Zieh die Zeilen heraus, beginnend am Anfang der Auflistung und endend mit der Zeile, die „red diamond: moved“ enthält, und schreib sie unverändert ab. Beide Enden gehören dazu.

Gelieferte Auflistung:
++++++++++

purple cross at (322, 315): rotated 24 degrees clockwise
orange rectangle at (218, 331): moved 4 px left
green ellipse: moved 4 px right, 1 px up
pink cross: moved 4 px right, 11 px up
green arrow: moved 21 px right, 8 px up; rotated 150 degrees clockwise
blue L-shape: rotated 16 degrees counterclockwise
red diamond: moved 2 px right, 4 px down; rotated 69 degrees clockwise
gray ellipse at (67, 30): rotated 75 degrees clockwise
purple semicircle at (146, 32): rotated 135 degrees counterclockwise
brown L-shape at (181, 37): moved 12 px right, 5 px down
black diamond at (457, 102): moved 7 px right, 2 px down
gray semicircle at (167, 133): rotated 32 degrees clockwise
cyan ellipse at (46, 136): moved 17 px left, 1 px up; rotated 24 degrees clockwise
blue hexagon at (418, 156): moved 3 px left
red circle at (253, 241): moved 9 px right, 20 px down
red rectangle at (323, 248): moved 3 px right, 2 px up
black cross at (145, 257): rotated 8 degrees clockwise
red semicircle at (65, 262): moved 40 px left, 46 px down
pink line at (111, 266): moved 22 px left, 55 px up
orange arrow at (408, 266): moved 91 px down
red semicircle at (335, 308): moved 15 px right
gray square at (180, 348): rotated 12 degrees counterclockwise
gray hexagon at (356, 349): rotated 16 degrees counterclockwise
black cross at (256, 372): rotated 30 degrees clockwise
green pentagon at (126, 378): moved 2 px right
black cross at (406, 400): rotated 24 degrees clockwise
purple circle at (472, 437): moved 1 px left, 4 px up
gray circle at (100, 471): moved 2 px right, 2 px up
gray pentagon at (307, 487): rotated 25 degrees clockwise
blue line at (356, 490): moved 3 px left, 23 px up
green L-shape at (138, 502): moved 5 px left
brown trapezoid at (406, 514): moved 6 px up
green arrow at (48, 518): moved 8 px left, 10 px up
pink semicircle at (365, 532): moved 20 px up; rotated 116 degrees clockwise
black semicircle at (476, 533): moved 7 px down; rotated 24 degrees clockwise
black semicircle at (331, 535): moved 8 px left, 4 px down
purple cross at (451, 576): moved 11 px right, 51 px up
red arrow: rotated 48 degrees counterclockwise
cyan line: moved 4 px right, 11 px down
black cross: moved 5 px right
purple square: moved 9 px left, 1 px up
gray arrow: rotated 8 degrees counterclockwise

++++++++++

Ergebnis:
purple cross at (322, 315): rotated 24 degrees clockwise
orange rectangle at (218, 331): moved 4 px left
green ellipse: moved 4 px right, 1 px up
pink cross: moved 4 px right, 11 px up
green arrow: moved 21 px right, 8 px up; rotated 150 degrees clockwise
blue L-shape: rotated 16 degrees counterclockwise
red diamond: moved 2 px right, 4 px down; rotated 69 degrees clockwise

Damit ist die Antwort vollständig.